Work instructions:
From the records that follow, copy every line in which "VMID" appears.

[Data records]
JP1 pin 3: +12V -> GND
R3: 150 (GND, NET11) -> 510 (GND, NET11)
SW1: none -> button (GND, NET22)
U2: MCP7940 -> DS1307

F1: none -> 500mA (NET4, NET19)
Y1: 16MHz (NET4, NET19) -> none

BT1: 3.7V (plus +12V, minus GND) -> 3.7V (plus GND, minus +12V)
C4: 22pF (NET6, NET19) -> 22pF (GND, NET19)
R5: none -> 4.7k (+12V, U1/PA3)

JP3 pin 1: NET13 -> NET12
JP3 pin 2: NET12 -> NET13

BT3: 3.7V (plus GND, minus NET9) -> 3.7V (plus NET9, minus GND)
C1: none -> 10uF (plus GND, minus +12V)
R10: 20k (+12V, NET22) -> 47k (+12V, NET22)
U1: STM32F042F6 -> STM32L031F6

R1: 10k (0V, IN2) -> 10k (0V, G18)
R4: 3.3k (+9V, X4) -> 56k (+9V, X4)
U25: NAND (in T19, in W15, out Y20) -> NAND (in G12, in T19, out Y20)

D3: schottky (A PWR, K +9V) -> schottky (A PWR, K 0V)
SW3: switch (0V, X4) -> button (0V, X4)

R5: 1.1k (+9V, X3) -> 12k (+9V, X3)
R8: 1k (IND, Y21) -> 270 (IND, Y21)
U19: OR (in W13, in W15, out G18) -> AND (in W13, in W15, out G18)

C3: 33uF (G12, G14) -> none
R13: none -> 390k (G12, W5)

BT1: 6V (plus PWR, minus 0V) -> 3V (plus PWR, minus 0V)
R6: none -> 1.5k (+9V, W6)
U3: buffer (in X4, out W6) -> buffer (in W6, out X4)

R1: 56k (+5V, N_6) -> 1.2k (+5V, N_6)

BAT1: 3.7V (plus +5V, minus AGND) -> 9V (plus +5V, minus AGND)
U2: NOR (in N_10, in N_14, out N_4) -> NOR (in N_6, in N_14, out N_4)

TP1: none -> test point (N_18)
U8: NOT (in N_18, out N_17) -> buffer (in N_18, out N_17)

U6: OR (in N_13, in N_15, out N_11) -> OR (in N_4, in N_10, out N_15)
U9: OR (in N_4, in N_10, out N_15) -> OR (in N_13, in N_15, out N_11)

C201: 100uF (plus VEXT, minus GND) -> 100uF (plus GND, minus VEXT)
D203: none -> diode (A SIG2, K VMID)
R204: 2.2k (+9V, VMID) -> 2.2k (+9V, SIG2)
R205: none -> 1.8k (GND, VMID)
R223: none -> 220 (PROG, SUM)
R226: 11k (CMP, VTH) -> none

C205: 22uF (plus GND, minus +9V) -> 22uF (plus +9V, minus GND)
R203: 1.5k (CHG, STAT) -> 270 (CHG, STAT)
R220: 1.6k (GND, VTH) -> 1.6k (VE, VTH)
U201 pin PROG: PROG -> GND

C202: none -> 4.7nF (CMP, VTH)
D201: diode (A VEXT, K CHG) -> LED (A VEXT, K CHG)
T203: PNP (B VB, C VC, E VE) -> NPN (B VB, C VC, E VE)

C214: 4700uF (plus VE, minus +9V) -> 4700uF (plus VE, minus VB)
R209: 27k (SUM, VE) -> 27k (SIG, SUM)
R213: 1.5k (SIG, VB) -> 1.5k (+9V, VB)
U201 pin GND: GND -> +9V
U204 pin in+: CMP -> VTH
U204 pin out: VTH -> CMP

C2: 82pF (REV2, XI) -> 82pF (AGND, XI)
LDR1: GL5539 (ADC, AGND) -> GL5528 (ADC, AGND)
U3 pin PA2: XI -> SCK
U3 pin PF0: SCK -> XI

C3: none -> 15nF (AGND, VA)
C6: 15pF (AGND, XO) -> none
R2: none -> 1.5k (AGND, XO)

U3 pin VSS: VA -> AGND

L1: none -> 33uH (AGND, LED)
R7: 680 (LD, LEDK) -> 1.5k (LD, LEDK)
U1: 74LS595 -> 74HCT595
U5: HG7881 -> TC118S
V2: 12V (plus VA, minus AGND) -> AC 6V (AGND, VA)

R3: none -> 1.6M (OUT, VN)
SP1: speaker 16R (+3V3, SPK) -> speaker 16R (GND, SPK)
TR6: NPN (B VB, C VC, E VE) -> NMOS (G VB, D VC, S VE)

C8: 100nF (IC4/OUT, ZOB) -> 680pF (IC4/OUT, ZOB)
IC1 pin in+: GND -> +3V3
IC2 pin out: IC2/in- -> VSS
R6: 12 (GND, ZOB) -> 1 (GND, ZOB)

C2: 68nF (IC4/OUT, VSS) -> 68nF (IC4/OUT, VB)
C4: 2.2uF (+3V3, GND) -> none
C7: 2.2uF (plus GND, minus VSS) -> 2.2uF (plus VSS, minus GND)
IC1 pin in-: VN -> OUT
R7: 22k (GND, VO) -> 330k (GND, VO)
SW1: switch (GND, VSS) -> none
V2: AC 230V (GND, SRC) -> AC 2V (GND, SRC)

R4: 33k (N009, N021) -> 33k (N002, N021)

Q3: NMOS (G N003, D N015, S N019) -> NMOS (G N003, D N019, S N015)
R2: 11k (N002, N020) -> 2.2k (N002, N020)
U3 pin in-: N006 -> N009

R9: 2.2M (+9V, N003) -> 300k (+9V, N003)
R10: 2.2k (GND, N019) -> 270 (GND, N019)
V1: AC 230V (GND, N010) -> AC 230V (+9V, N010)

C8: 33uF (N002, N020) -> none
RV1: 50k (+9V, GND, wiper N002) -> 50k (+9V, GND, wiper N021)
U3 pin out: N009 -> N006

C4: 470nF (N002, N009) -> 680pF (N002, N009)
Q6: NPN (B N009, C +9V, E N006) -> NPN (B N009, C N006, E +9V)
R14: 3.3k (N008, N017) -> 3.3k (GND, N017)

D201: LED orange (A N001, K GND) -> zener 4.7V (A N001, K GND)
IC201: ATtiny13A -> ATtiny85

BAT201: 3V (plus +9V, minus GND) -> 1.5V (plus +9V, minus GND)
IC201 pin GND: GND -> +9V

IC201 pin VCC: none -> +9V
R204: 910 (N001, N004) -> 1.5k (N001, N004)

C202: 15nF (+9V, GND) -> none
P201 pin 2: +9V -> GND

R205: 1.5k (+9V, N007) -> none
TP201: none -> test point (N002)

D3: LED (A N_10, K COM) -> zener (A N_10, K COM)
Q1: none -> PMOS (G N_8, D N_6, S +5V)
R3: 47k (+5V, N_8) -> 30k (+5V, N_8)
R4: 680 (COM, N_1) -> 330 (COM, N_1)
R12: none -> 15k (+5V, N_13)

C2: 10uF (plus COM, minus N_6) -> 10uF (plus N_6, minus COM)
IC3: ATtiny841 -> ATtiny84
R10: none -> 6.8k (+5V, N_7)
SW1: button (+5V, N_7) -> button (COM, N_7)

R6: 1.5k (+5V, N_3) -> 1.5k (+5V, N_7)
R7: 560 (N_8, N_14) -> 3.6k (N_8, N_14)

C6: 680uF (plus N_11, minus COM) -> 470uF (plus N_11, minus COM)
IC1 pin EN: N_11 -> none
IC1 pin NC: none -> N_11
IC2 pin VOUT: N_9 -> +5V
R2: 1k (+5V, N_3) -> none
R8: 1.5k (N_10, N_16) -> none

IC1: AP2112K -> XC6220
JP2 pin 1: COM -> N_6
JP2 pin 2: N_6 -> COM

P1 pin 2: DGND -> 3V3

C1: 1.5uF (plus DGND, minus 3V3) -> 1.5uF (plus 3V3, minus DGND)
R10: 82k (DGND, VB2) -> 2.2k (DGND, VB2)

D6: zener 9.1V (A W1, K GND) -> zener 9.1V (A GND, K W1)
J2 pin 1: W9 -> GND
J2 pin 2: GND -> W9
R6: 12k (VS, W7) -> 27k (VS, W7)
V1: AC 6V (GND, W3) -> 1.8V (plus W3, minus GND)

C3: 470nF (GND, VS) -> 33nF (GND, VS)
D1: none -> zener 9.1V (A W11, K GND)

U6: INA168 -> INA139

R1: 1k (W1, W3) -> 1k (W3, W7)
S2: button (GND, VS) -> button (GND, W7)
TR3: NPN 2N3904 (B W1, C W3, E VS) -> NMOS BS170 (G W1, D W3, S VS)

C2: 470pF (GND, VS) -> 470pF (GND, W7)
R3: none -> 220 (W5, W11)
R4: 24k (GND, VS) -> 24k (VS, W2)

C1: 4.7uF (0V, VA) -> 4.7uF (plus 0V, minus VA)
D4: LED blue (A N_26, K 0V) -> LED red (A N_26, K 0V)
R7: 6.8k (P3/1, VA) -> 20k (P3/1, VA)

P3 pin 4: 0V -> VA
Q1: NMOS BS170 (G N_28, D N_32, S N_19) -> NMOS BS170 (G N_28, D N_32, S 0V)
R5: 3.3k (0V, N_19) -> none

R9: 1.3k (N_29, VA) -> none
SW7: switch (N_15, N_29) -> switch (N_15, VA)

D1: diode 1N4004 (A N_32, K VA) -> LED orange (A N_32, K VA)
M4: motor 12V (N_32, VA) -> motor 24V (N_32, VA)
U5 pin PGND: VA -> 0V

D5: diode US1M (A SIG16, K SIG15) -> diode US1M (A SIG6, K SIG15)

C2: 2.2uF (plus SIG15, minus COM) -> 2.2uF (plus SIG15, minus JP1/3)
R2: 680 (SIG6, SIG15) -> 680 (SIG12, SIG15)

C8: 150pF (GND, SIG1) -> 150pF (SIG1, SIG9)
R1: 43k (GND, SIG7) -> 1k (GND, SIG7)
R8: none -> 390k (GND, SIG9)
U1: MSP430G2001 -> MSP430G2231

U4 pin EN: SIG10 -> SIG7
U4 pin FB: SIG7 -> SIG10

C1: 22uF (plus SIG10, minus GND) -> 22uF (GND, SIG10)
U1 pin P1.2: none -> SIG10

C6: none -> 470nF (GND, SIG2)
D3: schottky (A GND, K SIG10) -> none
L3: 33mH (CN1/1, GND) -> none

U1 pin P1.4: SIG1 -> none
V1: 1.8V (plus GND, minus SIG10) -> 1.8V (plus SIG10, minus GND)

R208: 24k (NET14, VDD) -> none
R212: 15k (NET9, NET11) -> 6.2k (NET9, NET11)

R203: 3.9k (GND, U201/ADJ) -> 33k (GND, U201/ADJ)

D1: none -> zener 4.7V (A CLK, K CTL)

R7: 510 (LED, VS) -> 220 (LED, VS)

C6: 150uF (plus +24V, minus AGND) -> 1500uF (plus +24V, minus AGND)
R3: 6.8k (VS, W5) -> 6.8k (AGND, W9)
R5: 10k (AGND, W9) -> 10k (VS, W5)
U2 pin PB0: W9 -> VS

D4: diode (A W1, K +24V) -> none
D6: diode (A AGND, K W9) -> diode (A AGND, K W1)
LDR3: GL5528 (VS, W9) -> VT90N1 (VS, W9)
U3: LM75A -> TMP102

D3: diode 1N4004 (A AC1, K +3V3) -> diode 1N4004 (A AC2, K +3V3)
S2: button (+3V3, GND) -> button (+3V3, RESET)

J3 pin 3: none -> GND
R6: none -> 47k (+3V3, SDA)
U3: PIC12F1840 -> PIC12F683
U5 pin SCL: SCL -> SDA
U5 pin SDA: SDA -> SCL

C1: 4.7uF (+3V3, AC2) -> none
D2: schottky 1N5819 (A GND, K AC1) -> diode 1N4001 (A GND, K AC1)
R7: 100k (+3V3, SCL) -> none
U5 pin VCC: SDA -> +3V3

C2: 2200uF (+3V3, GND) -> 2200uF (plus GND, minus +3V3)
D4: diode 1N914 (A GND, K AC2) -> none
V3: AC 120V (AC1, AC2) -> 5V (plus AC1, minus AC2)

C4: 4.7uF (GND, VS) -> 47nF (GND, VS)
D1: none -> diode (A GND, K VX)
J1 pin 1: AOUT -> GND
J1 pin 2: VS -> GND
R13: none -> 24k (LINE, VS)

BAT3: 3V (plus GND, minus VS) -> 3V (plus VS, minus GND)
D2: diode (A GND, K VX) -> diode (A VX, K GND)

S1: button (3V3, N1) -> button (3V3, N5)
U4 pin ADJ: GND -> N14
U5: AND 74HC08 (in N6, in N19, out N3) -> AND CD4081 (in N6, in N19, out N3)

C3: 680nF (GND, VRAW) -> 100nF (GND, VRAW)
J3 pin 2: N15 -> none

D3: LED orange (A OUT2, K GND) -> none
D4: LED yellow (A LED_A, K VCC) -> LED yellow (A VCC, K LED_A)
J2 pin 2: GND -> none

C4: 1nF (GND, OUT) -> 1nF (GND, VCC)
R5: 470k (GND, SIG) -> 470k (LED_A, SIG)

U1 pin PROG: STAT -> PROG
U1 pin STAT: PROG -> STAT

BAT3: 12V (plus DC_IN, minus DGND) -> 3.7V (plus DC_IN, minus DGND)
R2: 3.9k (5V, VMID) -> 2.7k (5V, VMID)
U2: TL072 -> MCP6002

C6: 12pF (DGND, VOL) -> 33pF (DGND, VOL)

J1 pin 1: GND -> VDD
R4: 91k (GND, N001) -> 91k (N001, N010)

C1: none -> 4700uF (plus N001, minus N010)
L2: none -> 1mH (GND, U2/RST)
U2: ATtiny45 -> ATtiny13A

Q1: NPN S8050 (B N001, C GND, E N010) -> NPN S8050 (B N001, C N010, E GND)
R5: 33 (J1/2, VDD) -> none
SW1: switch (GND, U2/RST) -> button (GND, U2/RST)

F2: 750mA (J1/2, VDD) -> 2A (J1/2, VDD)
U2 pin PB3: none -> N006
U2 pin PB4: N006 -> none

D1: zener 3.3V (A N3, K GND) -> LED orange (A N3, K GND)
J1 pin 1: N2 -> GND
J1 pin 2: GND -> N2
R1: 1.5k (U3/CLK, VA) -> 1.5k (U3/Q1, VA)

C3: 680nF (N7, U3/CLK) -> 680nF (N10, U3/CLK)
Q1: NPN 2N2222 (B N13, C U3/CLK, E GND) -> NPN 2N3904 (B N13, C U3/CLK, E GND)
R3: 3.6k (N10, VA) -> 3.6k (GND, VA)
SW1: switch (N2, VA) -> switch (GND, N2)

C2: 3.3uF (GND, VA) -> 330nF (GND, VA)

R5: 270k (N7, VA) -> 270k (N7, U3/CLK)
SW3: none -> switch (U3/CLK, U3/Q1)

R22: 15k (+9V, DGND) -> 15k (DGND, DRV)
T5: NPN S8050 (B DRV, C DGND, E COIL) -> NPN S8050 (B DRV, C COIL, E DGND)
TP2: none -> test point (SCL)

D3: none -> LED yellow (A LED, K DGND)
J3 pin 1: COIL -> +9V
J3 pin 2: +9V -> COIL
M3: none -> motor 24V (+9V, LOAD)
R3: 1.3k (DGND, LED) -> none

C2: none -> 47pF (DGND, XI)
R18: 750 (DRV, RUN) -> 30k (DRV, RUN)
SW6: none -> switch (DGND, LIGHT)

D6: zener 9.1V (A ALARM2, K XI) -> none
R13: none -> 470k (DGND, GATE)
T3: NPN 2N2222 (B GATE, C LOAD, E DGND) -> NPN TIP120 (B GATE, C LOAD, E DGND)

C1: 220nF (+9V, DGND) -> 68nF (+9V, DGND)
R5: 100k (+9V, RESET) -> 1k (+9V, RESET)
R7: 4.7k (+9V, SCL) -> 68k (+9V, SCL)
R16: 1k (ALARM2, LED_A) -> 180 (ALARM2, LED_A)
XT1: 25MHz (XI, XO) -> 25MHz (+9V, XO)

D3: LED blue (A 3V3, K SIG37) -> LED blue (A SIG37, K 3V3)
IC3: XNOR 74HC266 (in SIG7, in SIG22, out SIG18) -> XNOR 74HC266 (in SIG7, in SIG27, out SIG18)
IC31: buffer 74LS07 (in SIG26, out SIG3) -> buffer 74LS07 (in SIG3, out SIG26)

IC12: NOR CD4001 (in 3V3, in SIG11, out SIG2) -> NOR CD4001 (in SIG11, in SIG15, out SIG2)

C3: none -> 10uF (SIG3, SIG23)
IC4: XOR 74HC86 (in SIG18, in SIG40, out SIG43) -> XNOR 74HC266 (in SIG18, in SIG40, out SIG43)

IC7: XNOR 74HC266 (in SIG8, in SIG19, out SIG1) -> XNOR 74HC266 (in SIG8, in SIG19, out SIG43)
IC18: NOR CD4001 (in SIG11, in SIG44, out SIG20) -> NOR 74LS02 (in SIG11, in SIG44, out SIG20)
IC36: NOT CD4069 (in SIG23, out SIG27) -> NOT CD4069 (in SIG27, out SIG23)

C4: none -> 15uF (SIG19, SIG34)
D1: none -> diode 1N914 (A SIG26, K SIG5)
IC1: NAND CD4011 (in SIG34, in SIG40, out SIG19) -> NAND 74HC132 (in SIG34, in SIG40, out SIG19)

Answer to the problem:
D203: none -> diode (A SIG2, K VMID)
R204: 2.2k (+9V, VMID) -> 2.2k (+9V, SIG2)
R205: none -> 1.8k (GND, VMID)
R2: 3.9k (5V, VMID) -> 2.7k (5V, VMID)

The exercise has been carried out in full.